(Dataset entries)

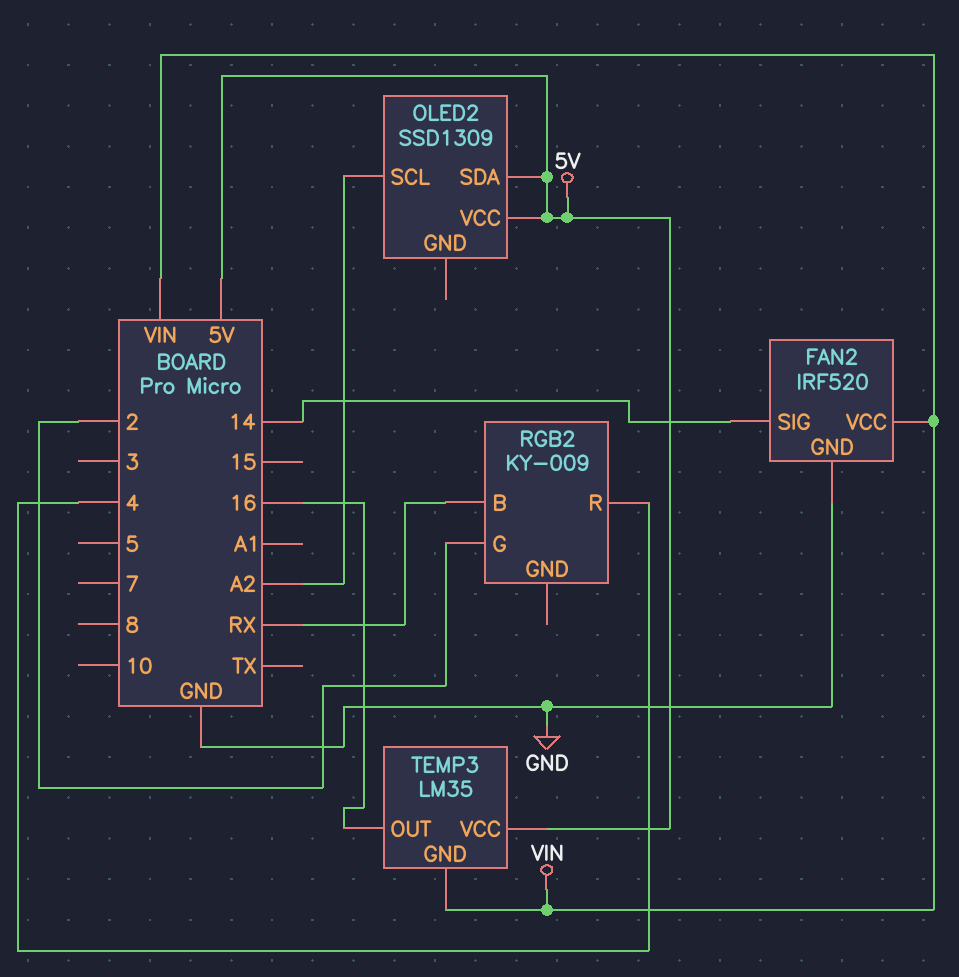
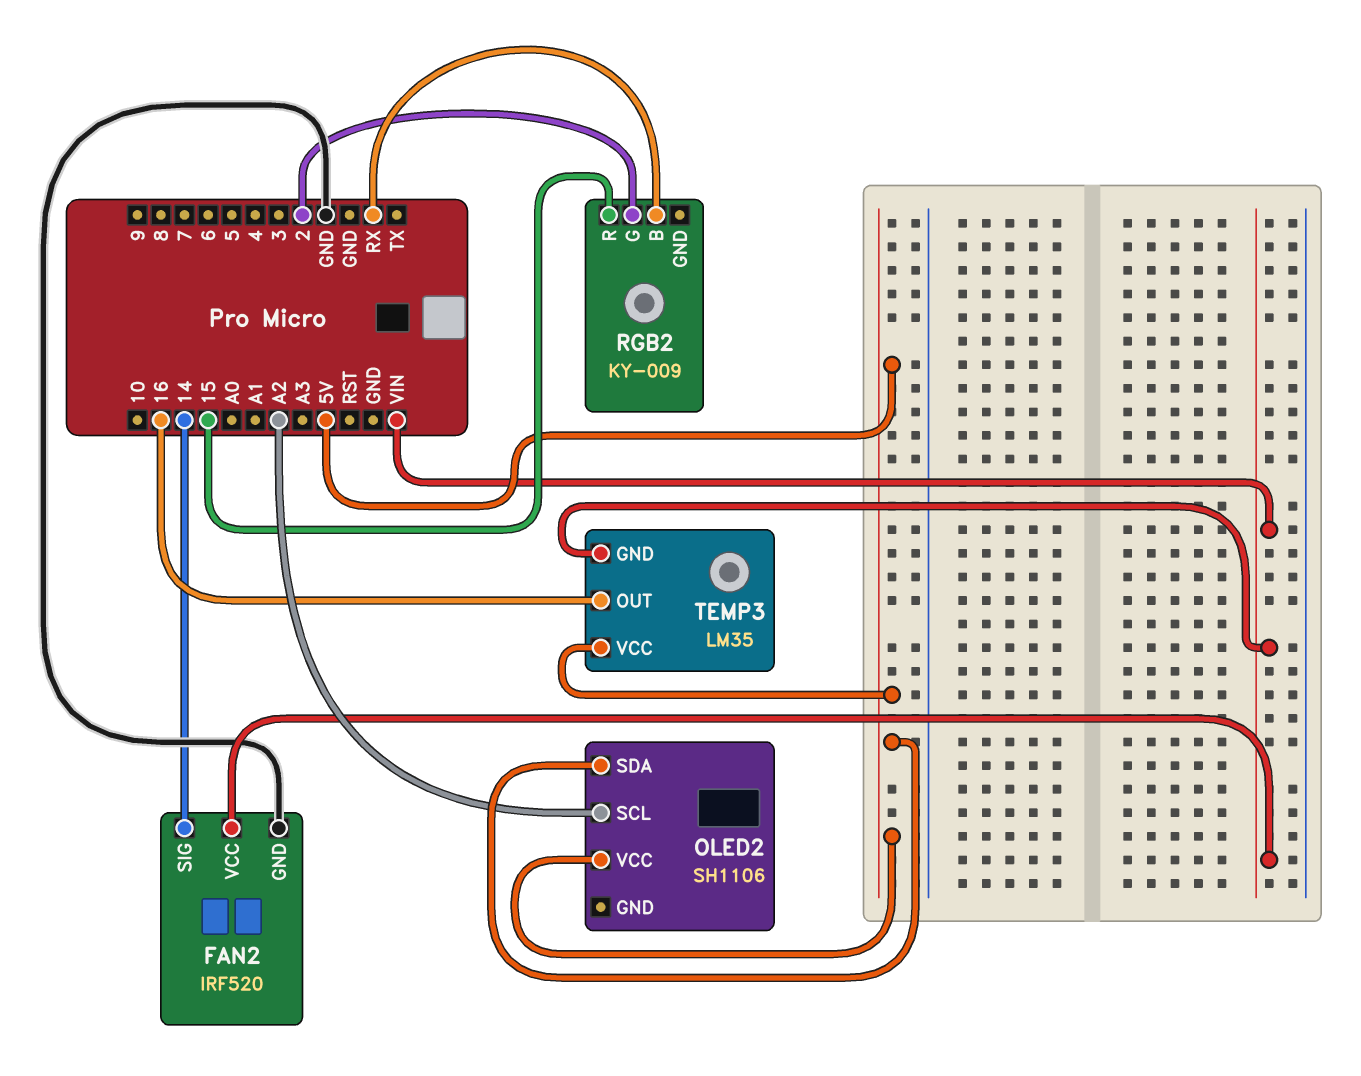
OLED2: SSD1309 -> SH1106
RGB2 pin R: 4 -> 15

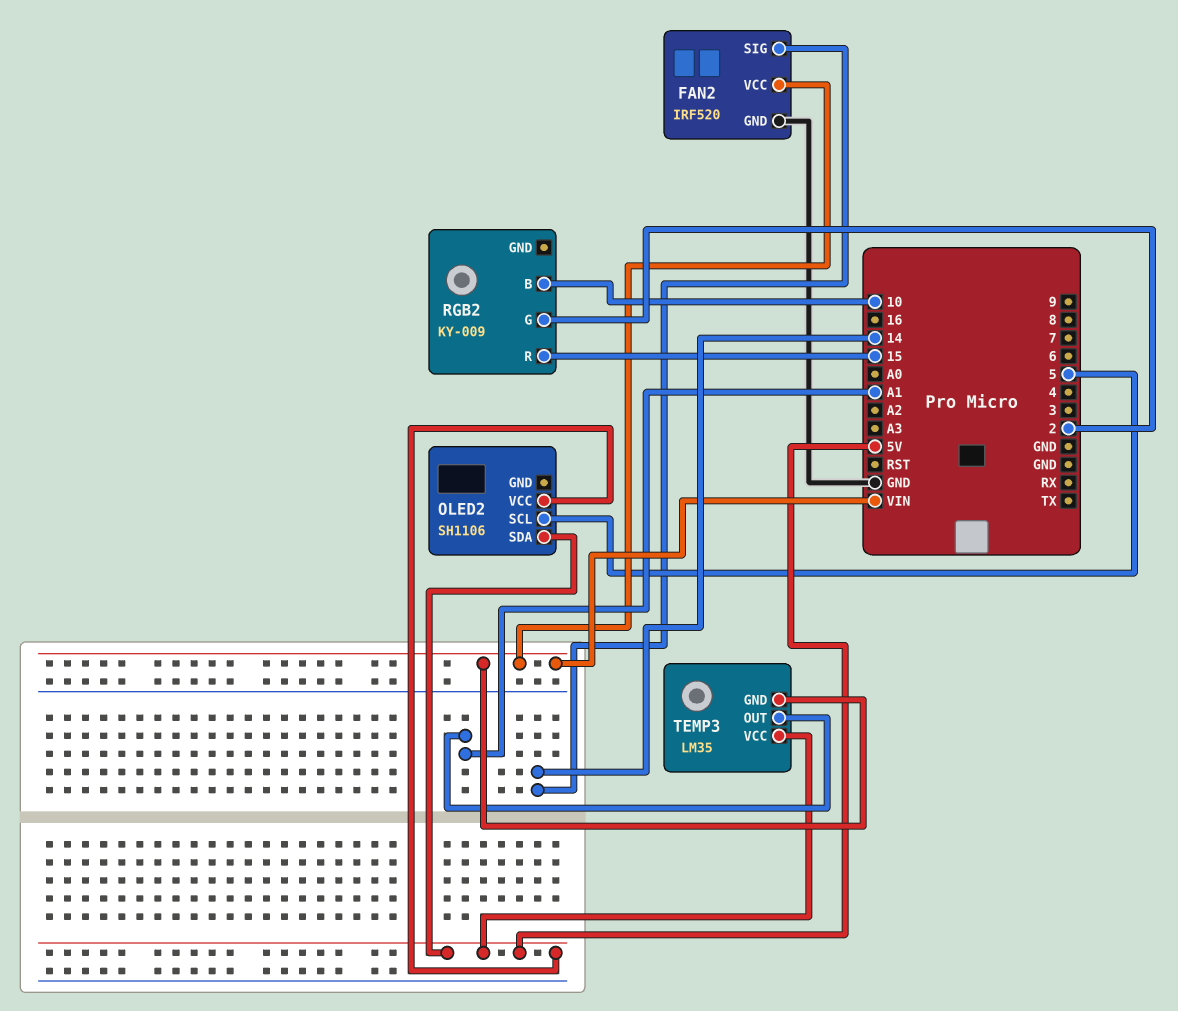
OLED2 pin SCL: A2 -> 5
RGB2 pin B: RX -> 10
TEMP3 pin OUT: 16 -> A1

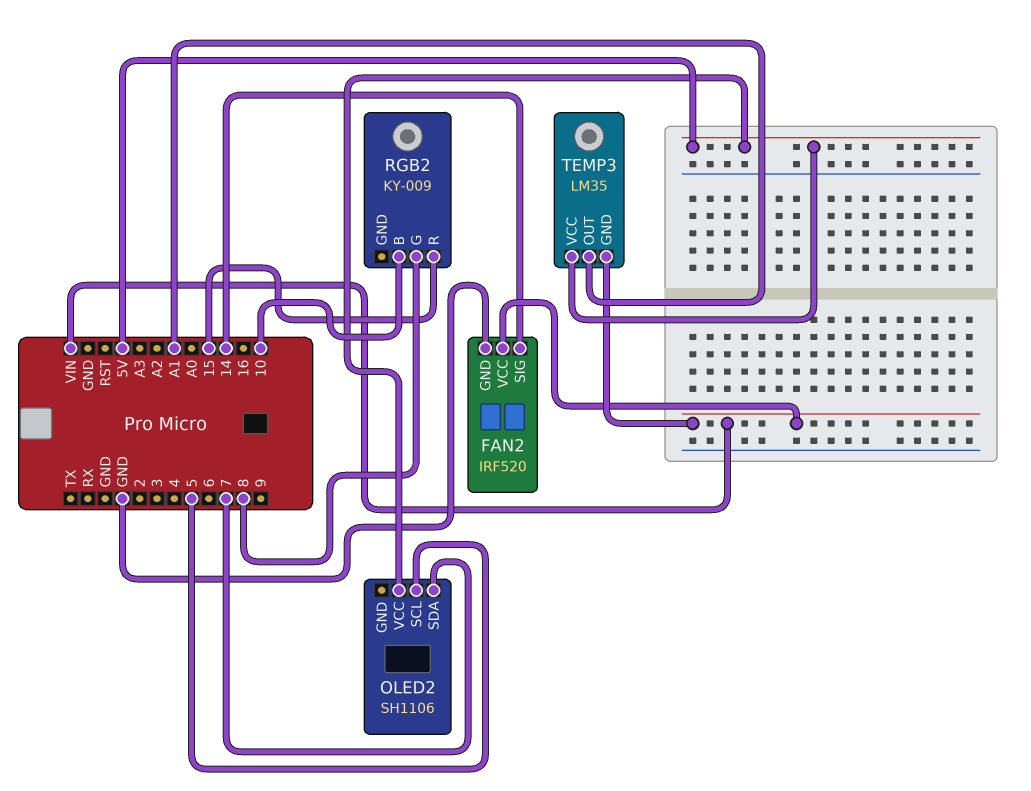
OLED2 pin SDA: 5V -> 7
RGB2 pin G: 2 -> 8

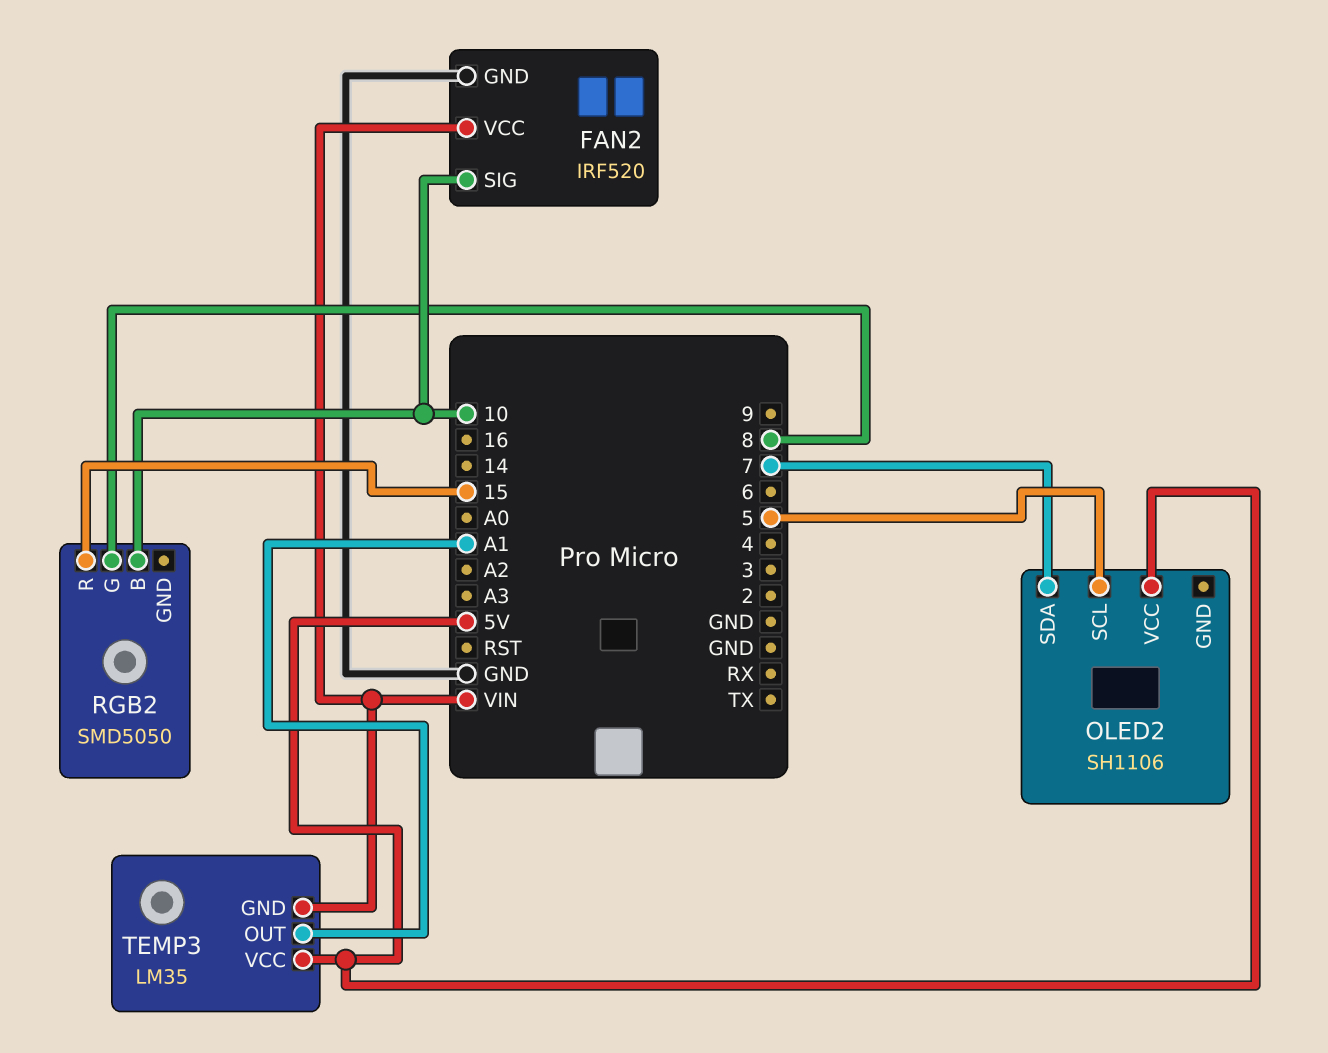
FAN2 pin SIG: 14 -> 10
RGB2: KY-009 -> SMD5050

**Your instructions**
All entries should be restated word for word; no images belong in the copy.

**Finished task**
OLED2: SSD1309 -> SH1106
RGB2 pin R: 4 -> 15

OLED2 pin SCL: A2 -> 5
RGB2 pin B: RX -> 10
TEMP3 pin OUT: 16 -> A1

OLED2 pin SDA: 5V -> 7
RGB2 pin G: 2 -> 8

FAN2 pin SIG: 14 -> 10
RGB2: KY-009 -> SMD5050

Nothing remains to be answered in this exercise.